(Version difference data)
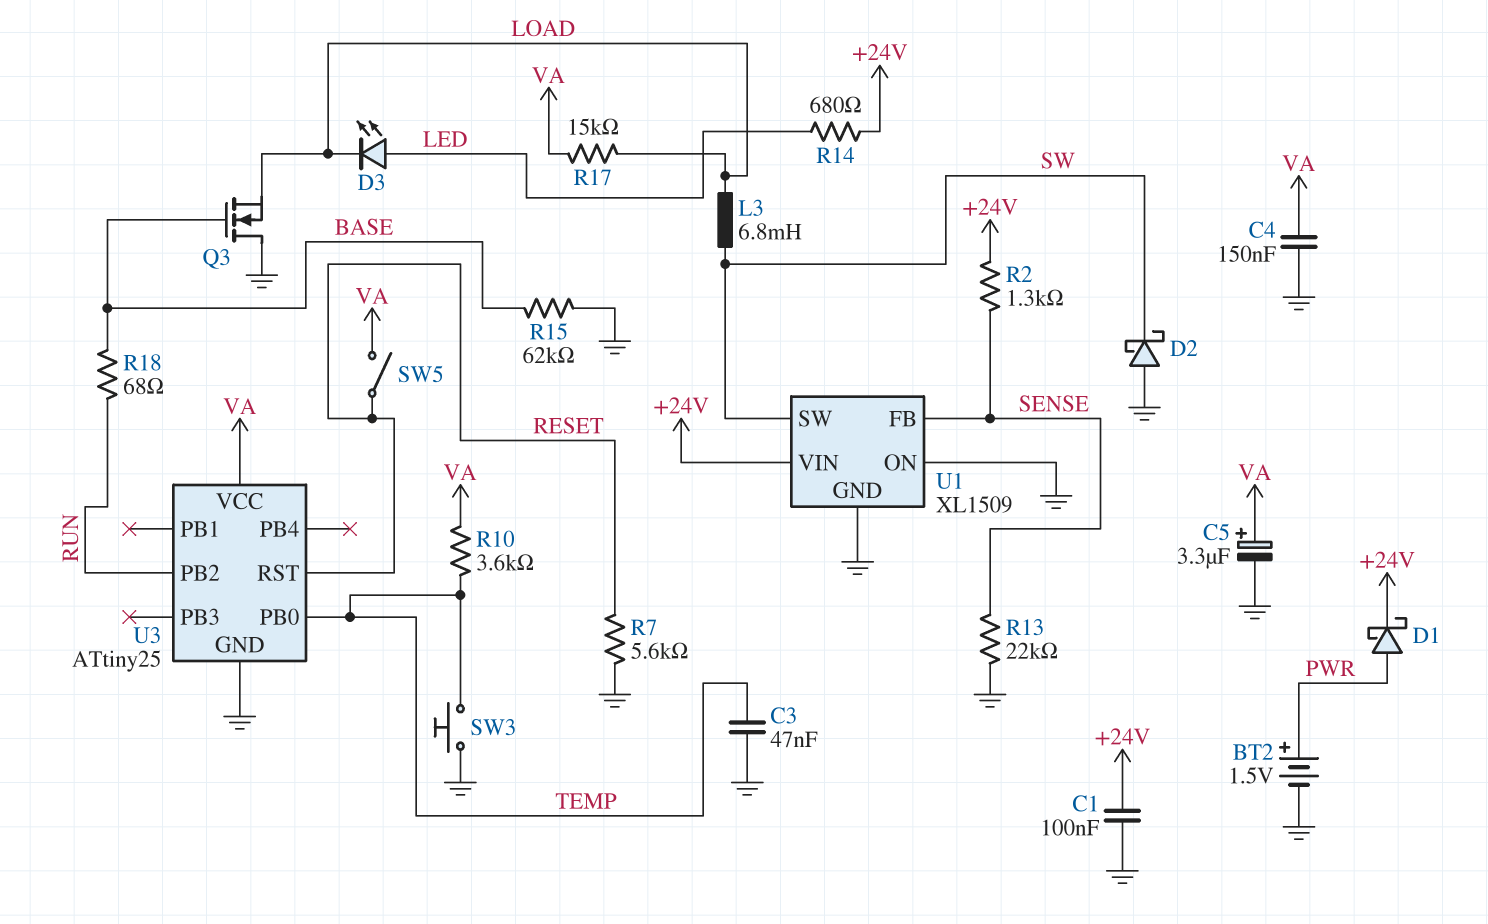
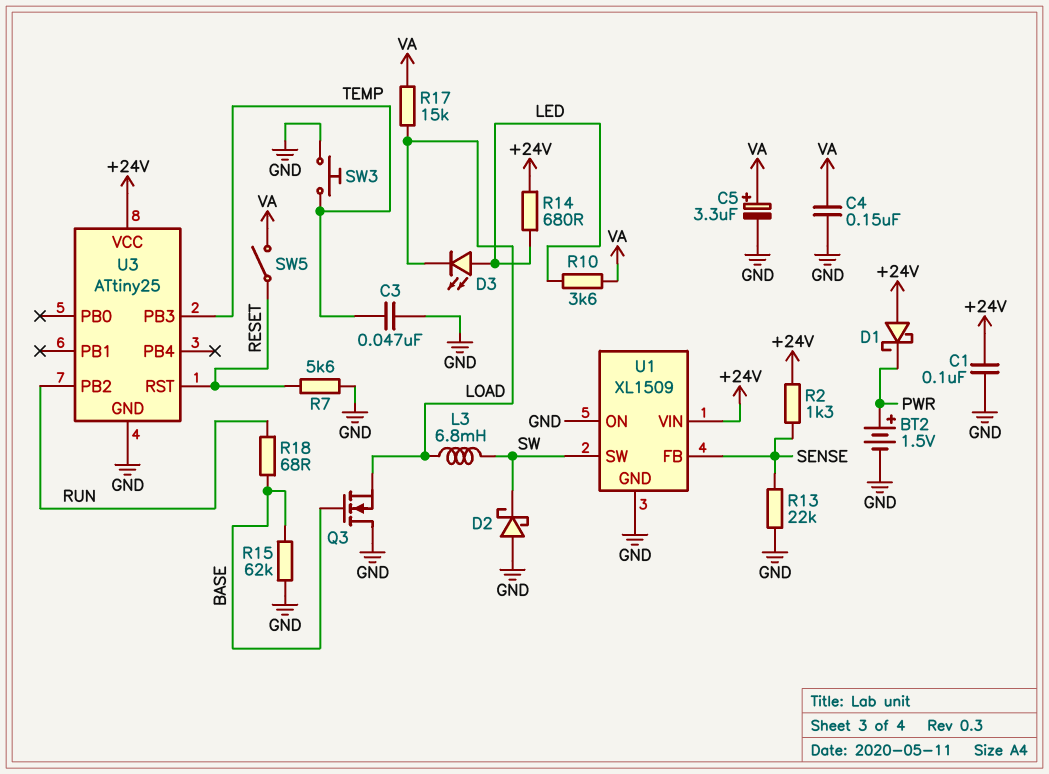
D1: schottky (A PWR, K +24V) -> schottky (A +24V, K PWR)
R10: 3.6k (TEMP, VA) -> 3.6k (LED, VA)
U3 pin PB0: TEMP -> none
U3 pin PB3: none -> TEMP
U3 pin VCC: VA -> +24V

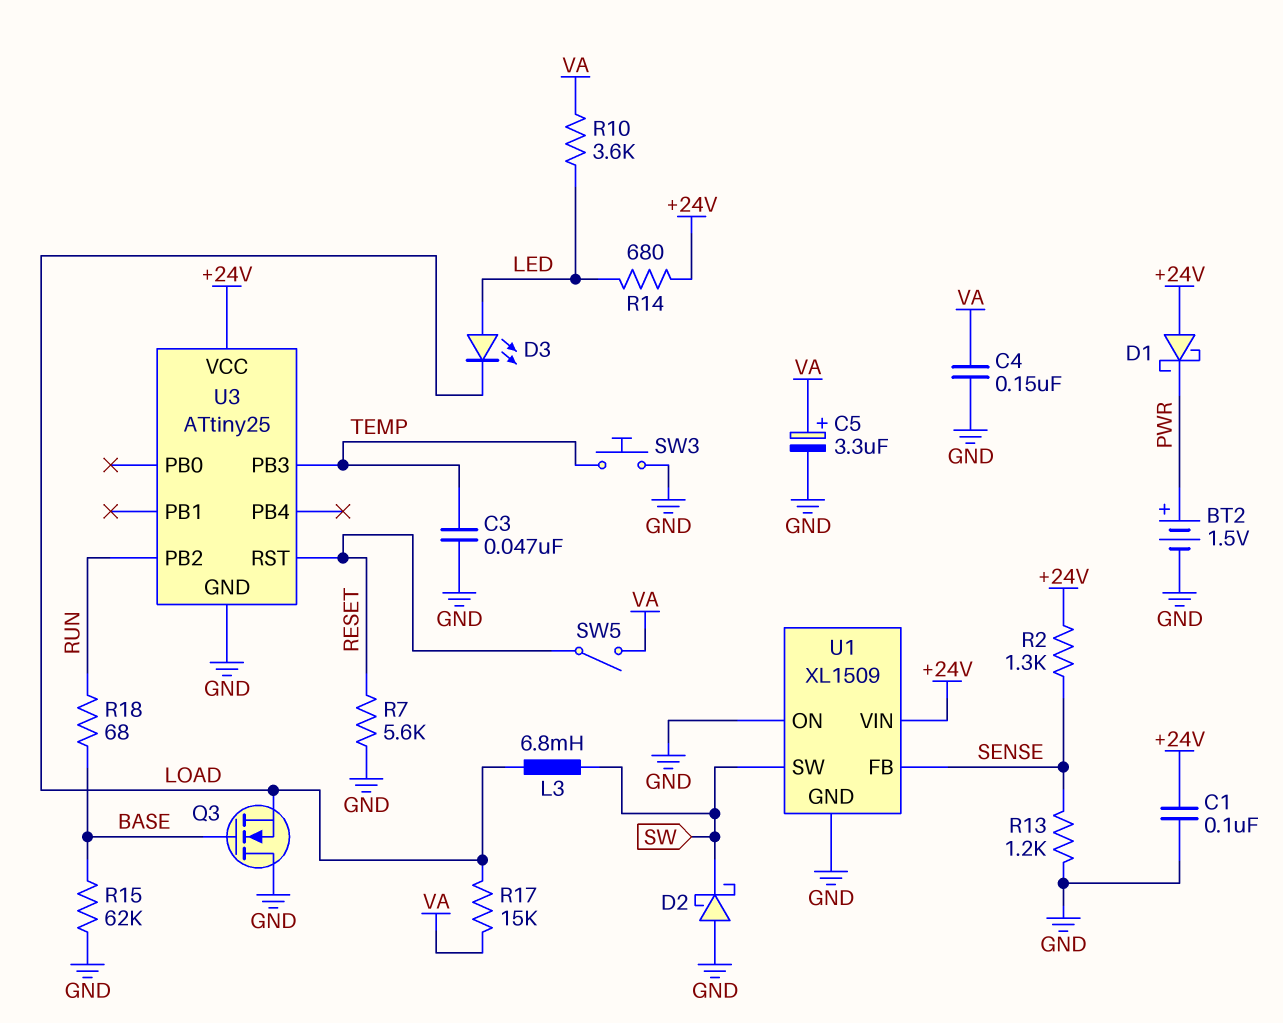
R13: 22k (GND, SENSE) -> 1.2k (GND, SENSE)

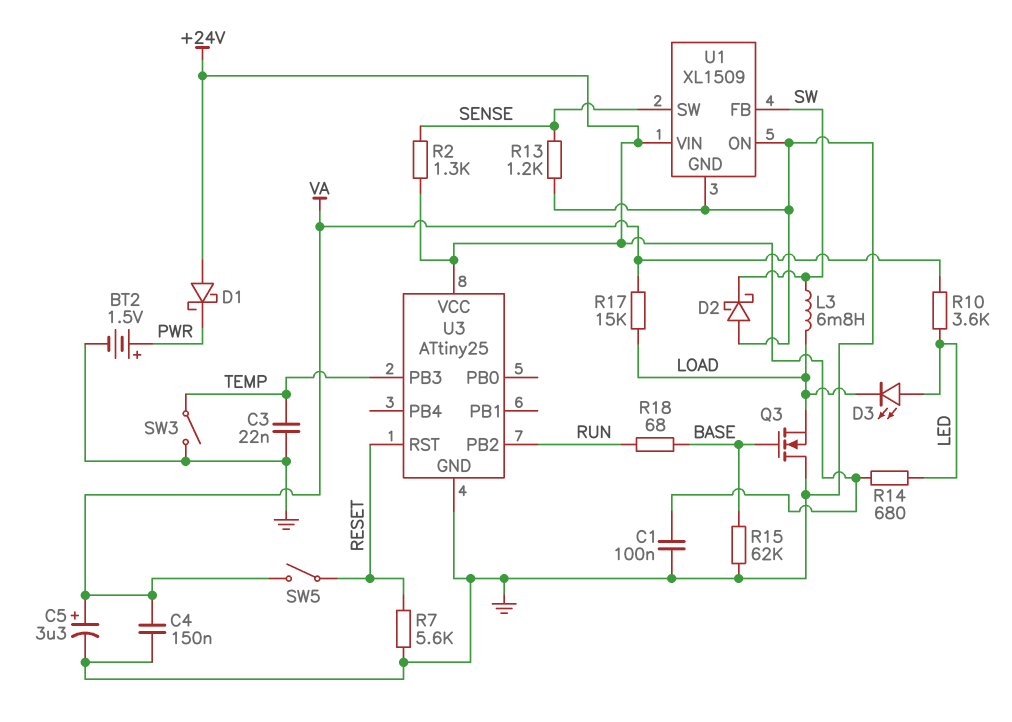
C3: 47nF (GND, TEMP) -> 22nF (GND, TEMP)
SW3: button (GND, TEMP) -> switch (GND, TEMP)
U1 pin FB: SENSE -> SW
U1 pin SW: SW -> SENSE

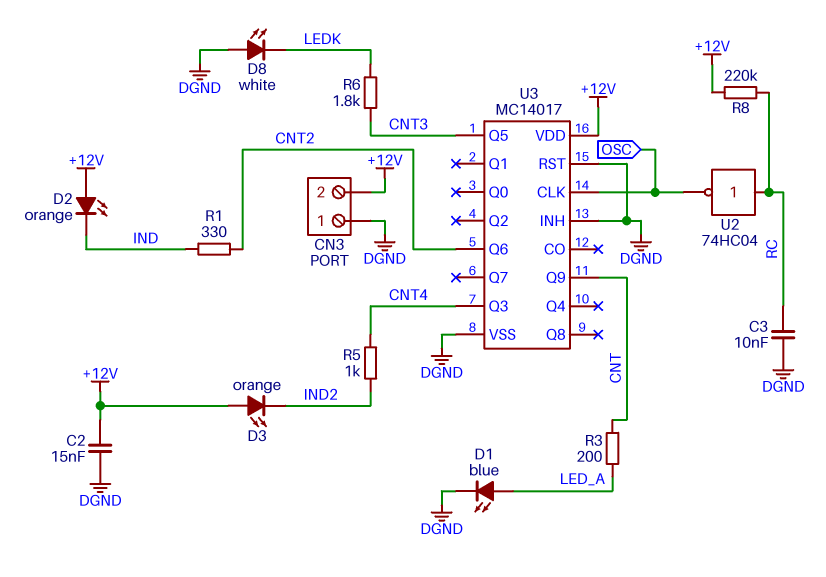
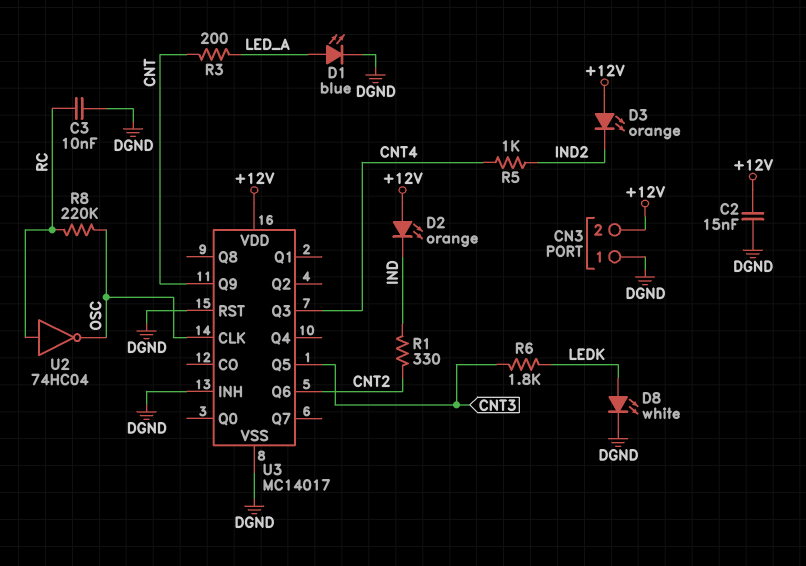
D8: LED white (A DGND, K LEDK) -> LED white (A LEDK, K DGND)
R8: 220k (+12V, RC) -> 220k (OSC, RC)

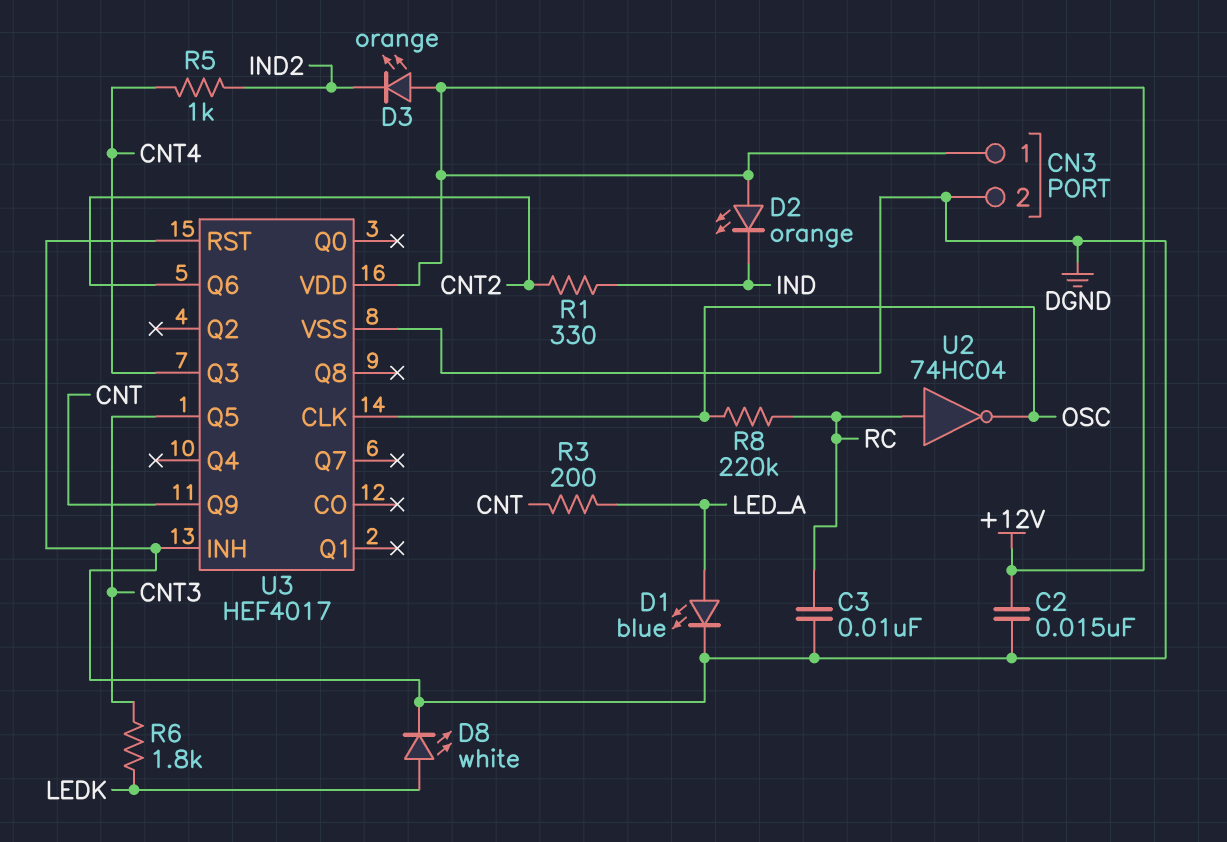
CN3 pin 1: DGND -> +12V
CN3 pin 2: +12V -> DGND
U3: MC14017 -> HEF4017

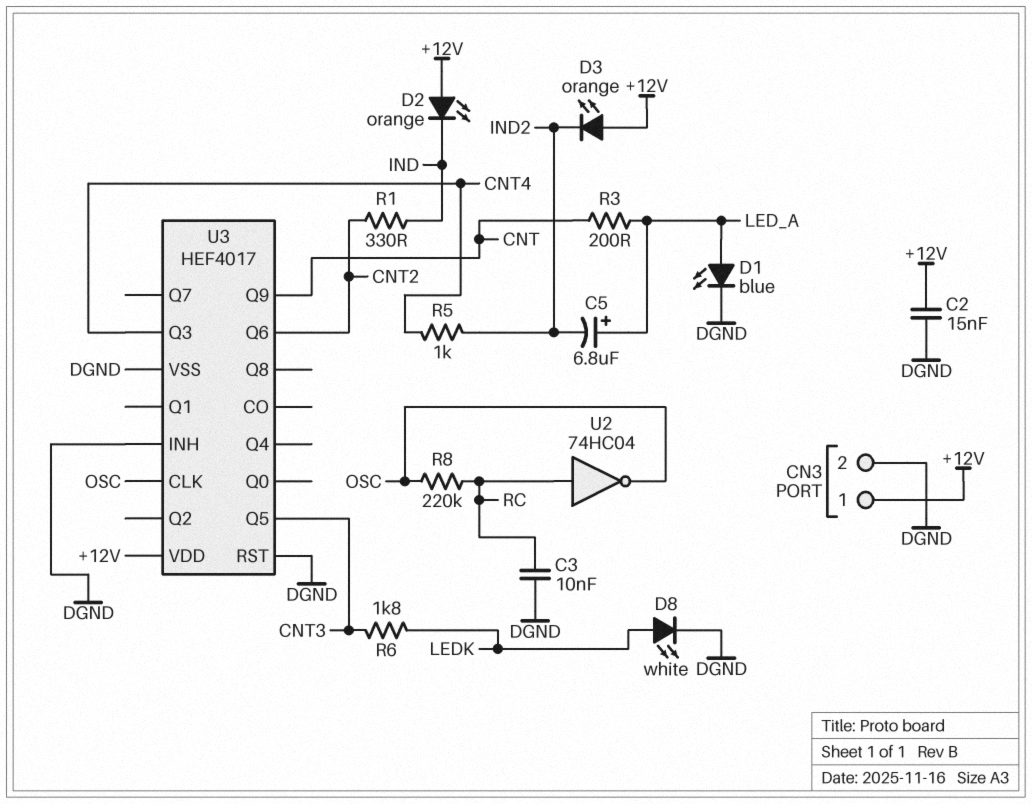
C5: none -> 6.8uF (plus LED_A, minus IND2)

:: Your task ::
Pull every line containing "TEMP" out of the data above.

:: Answer section ::
R10: 3.6k (TEMP, VA) -> 3.6k (LED, VA)
U3 pin PB0: TEMP -> none
U3 pin PB3: none -> TEMP
C3: 47nF (GND, TEMP) -> 22nF (GND, TEMP)
SW3: button (GND, TEMP) -> switch (GND, TEMP)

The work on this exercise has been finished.